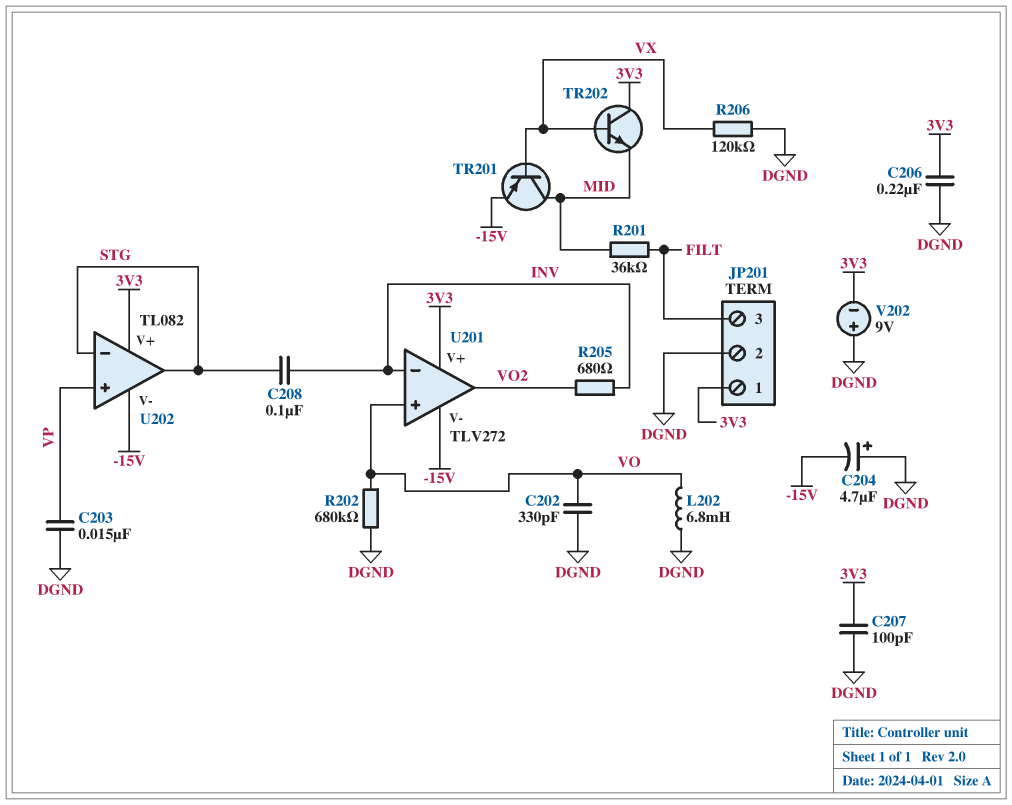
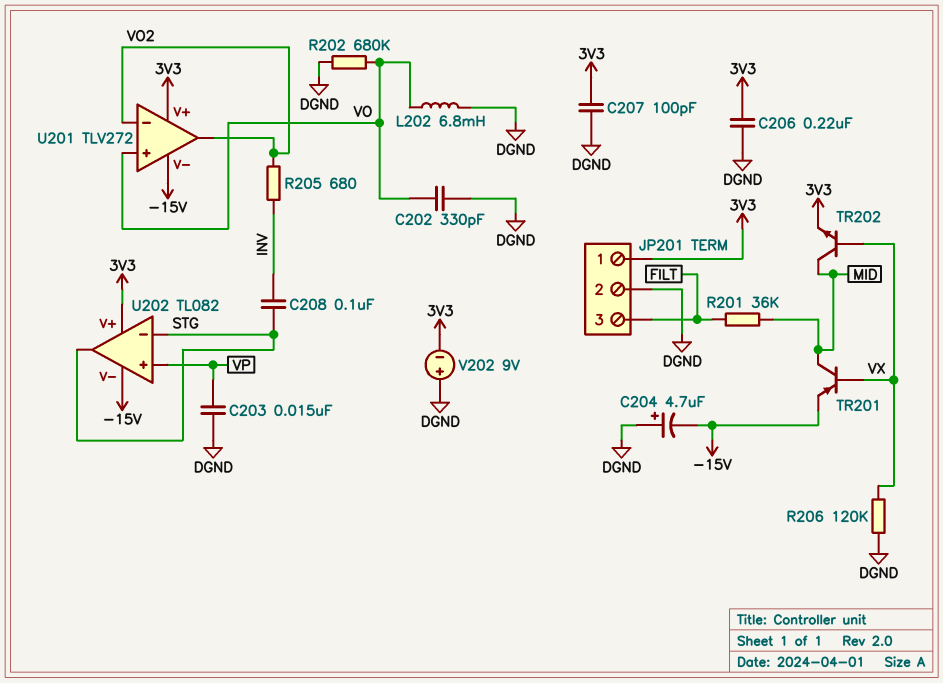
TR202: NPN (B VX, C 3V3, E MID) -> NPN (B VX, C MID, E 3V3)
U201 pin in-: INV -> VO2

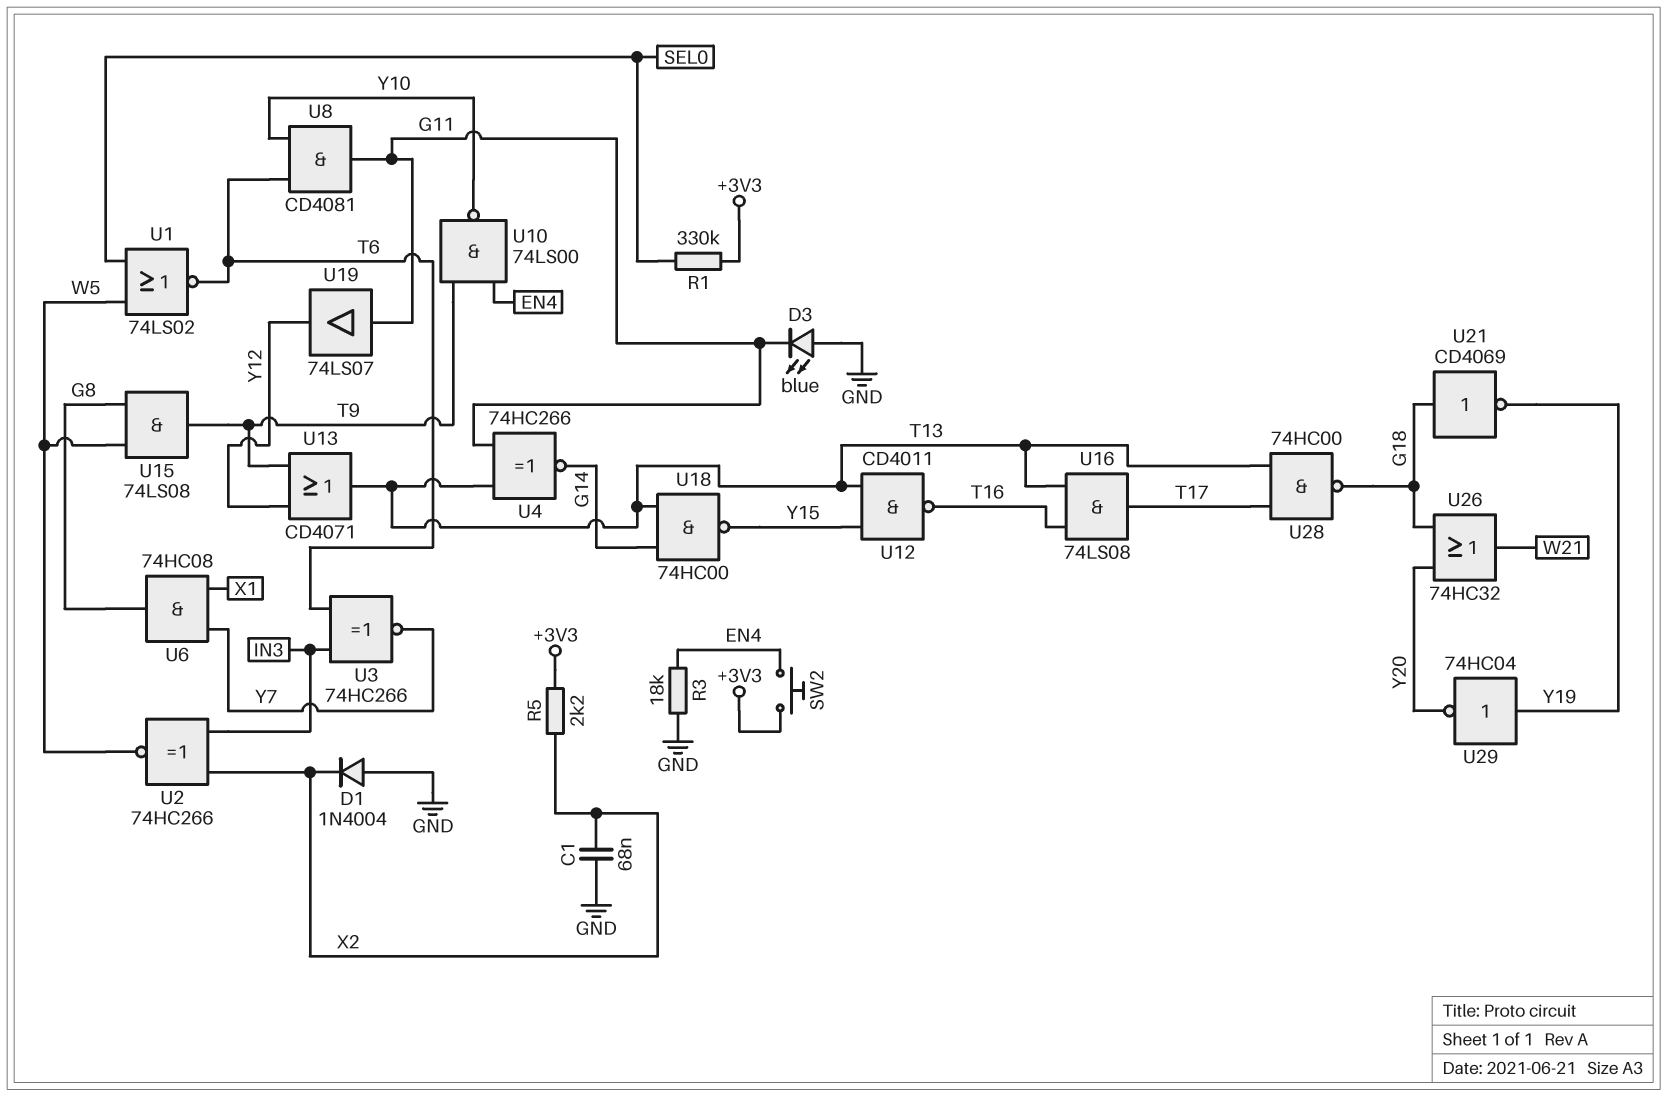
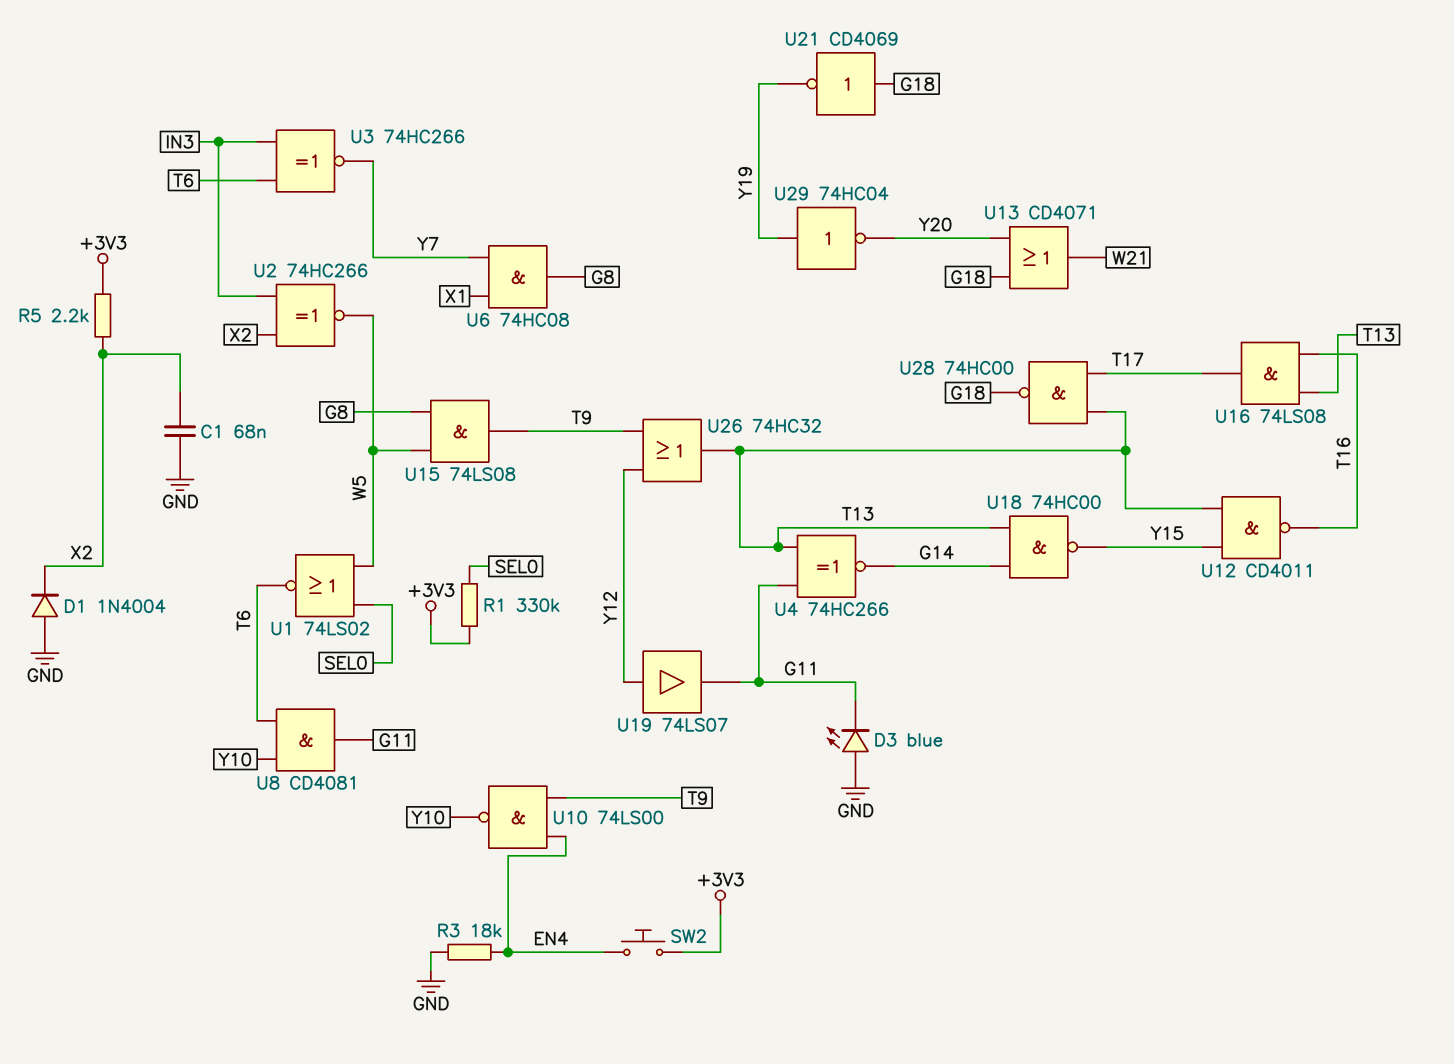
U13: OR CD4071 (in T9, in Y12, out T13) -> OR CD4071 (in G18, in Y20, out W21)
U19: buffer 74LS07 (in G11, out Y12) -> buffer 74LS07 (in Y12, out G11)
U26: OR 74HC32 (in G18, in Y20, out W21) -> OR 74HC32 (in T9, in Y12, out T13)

Work to be completed:
Send back exactly the lines of the listing above, beginning at the line containing "U13: OR CD4071" and ending with the last. Add nothing.

Your solution:
U13: OR CD4071 (in T9, in Y12, out T13) -> OR CD4071 (in G18, in Y20, out W21)
U19: buffer 74LS07 (in G11, out Y12) -> buffer 74LS07 (in Y12, out G11)
U26: OR 74HC32 (in G18, in Y20, out W21) -> OR 74HC32 (in T9, in Y12, out T13)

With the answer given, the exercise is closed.